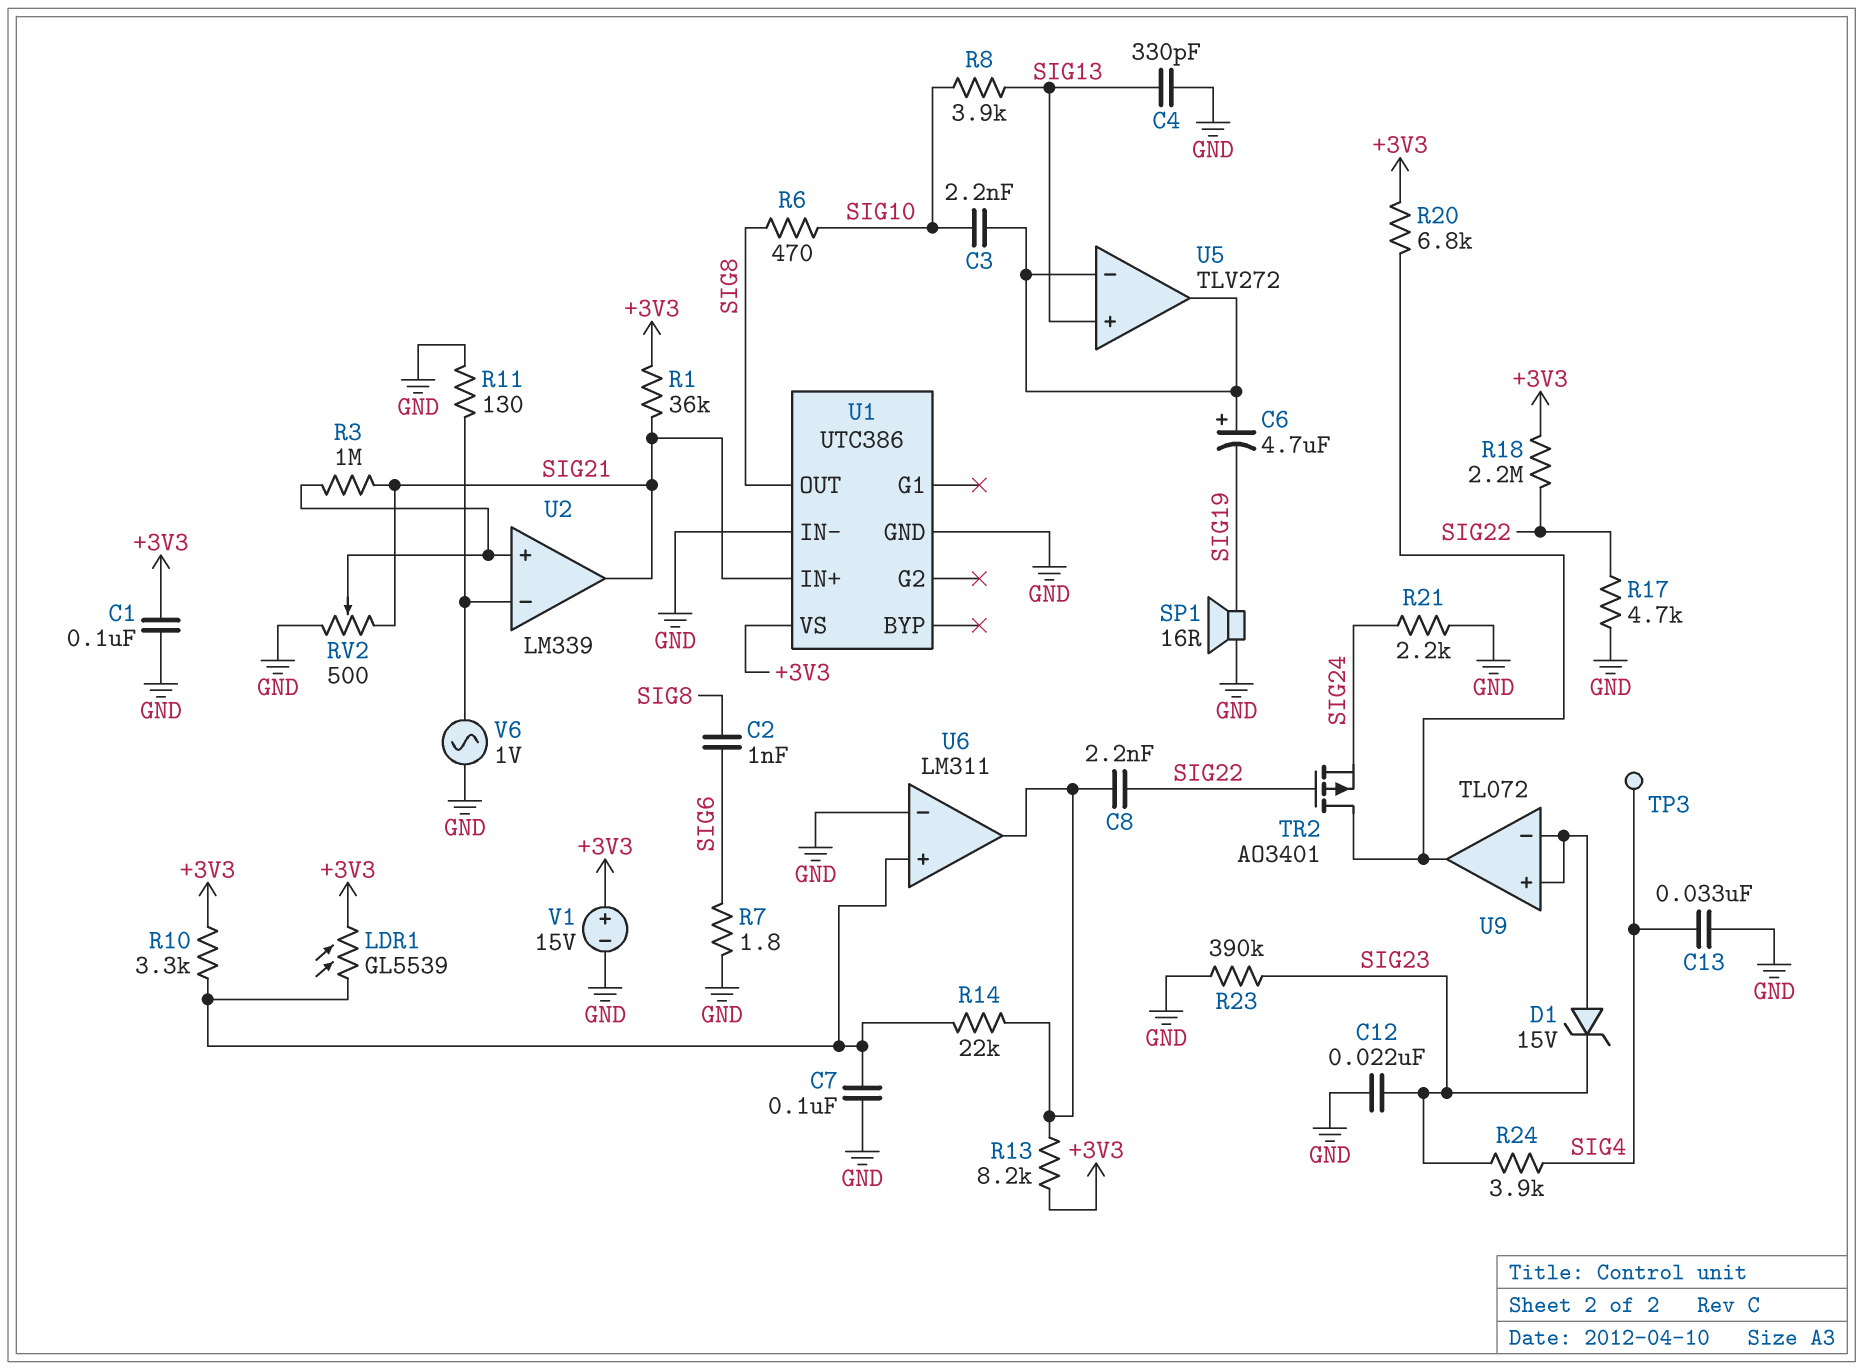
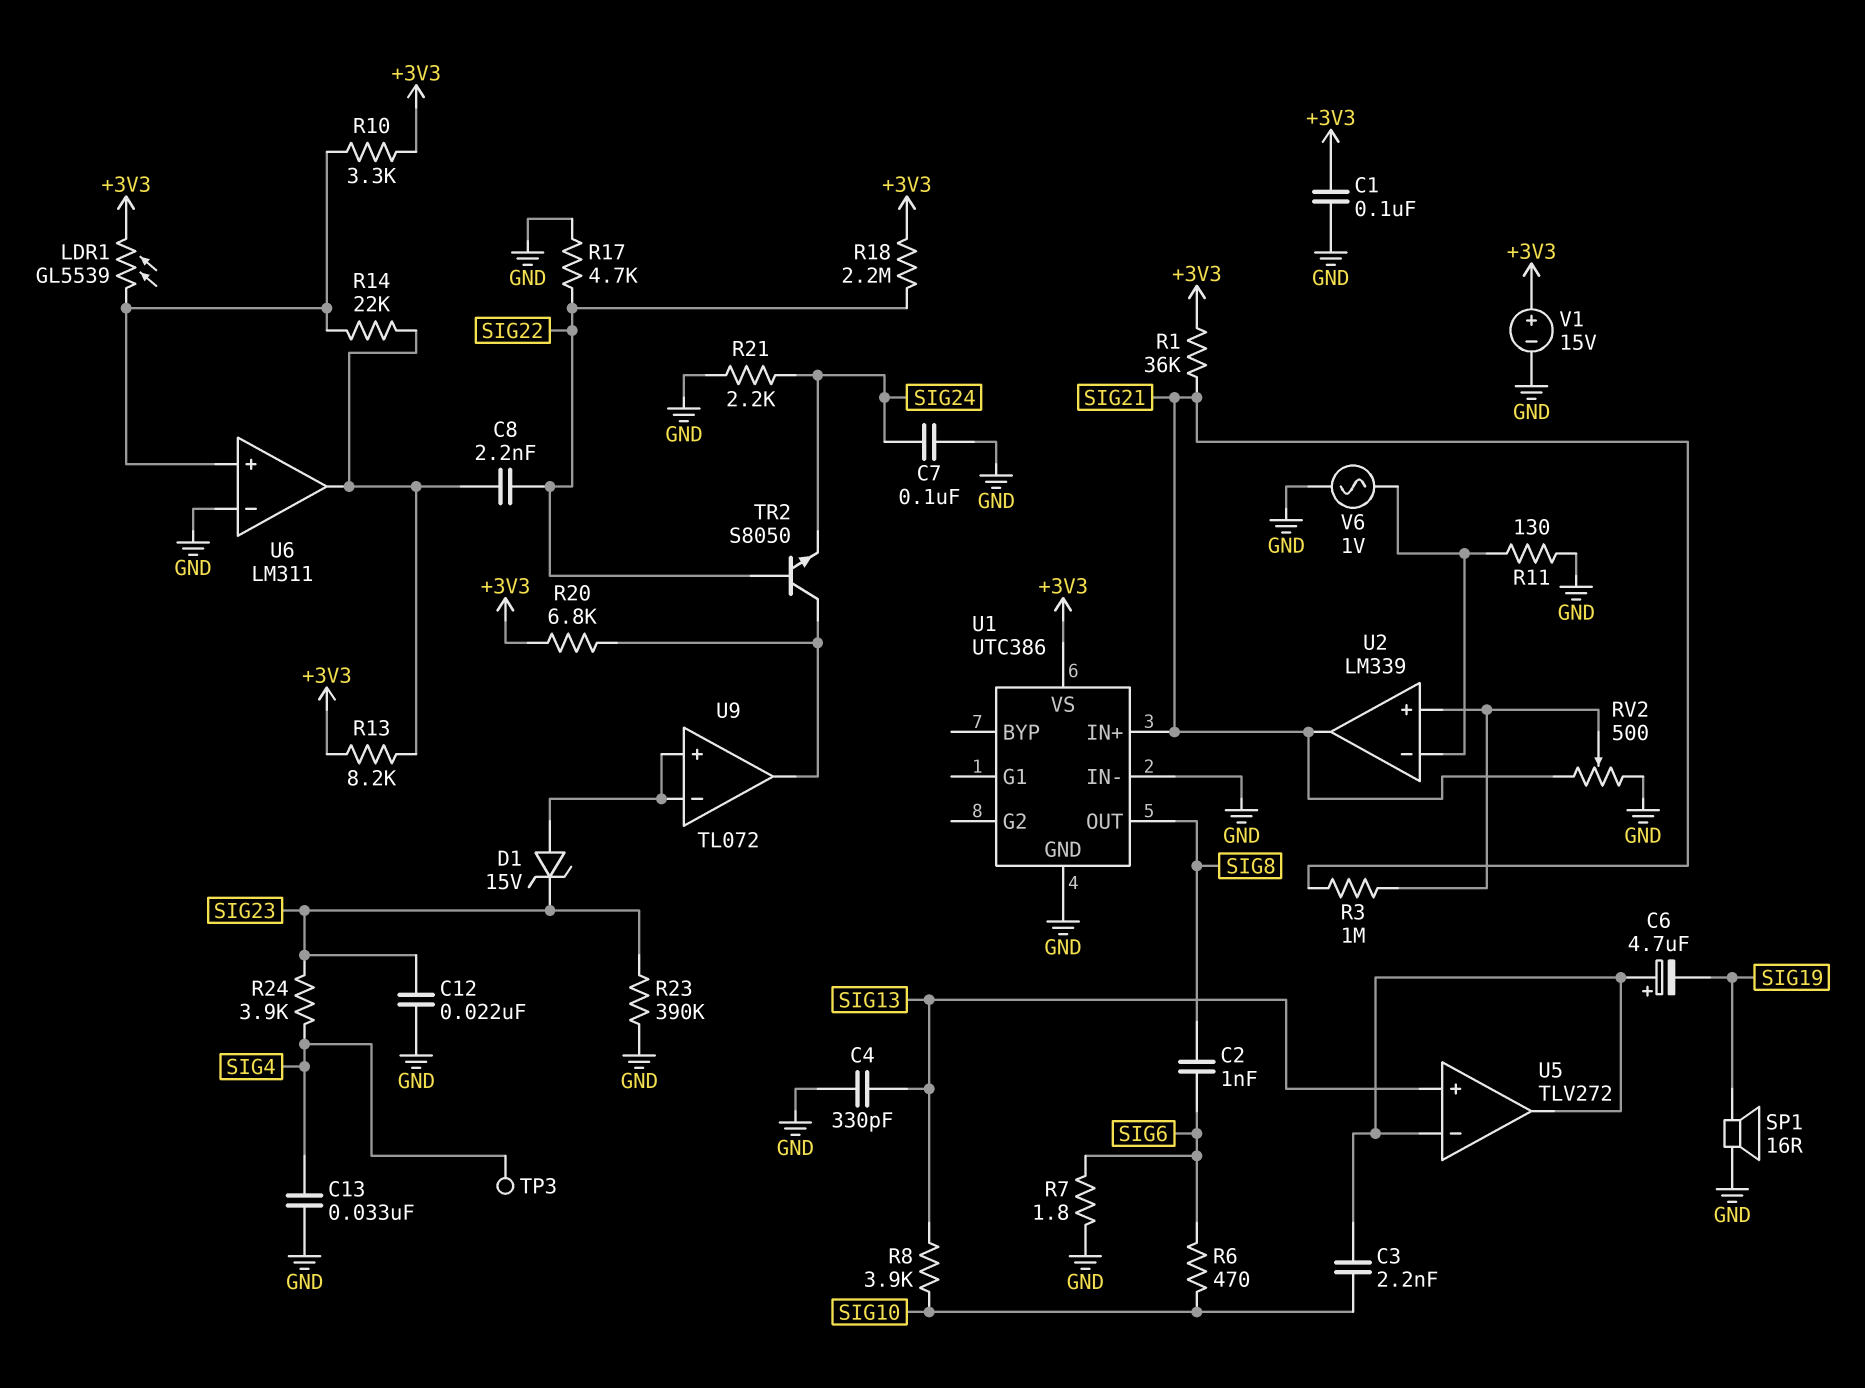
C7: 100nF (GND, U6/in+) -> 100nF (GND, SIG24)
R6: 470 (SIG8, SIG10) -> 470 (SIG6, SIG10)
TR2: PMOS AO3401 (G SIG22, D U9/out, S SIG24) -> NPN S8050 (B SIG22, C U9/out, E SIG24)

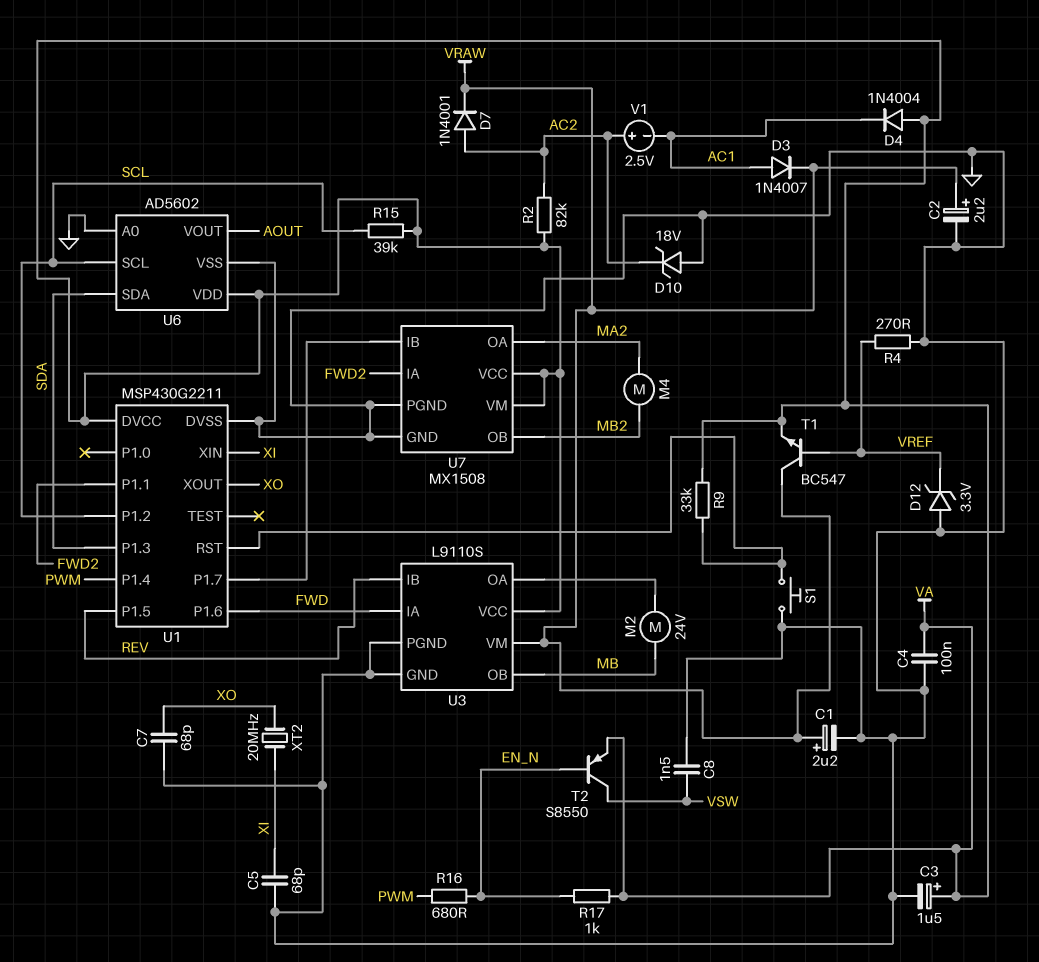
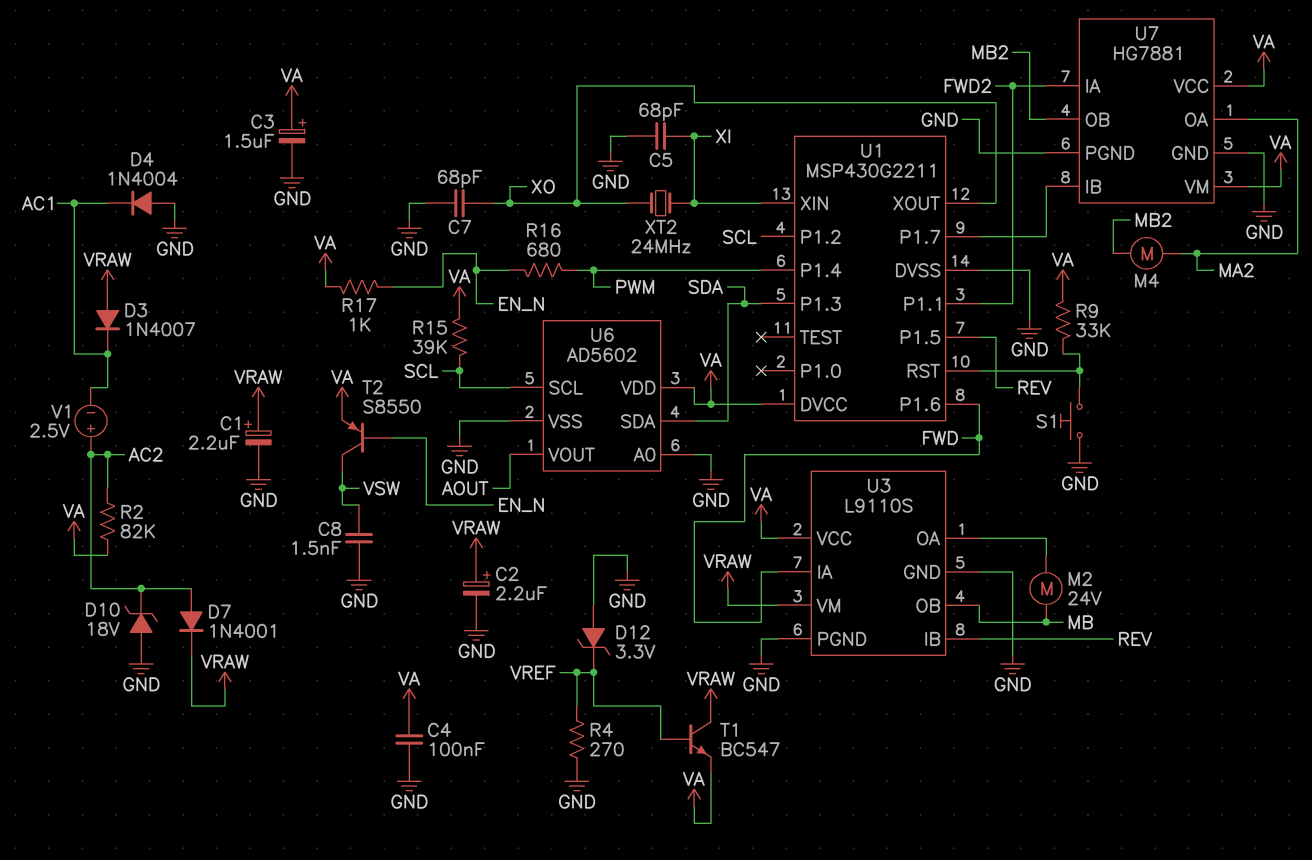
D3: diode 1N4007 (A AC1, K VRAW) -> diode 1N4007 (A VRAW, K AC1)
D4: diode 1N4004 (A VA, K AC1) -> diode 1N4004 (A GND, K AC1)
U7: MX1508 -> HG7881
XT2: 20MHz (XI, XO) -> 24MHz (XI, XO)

::::::::::

• **PROMPT**
With the pictures omitted, reproduce the records in full and exactly.

• **SOLUTION FOR THIS PROBLEM**
C7: 100nF (GND, U6/in+) -> 100nF (GND, SIG24)
R6: 470 (SIG8, SIG10) -> 470 (SIG6, SIG10)
TR2: PMOS AO3401 (G SIG22, D U9/out, S SIG24) -> NPN S8050 (B SIG22, C U9/out, E SIG24)

D3: diode 1N4007 (A AC1, K VRAW) -> diode 1N4007 (A VRAW, K AC1)
D4: diode 1N4004 (A VA, K AC1) -> diode 1N4004 (A GND, K AC1)
U7: MX1508 -> HG7881
XT2: 20MHz (XI, XO) -> 24MHz (XI, XO)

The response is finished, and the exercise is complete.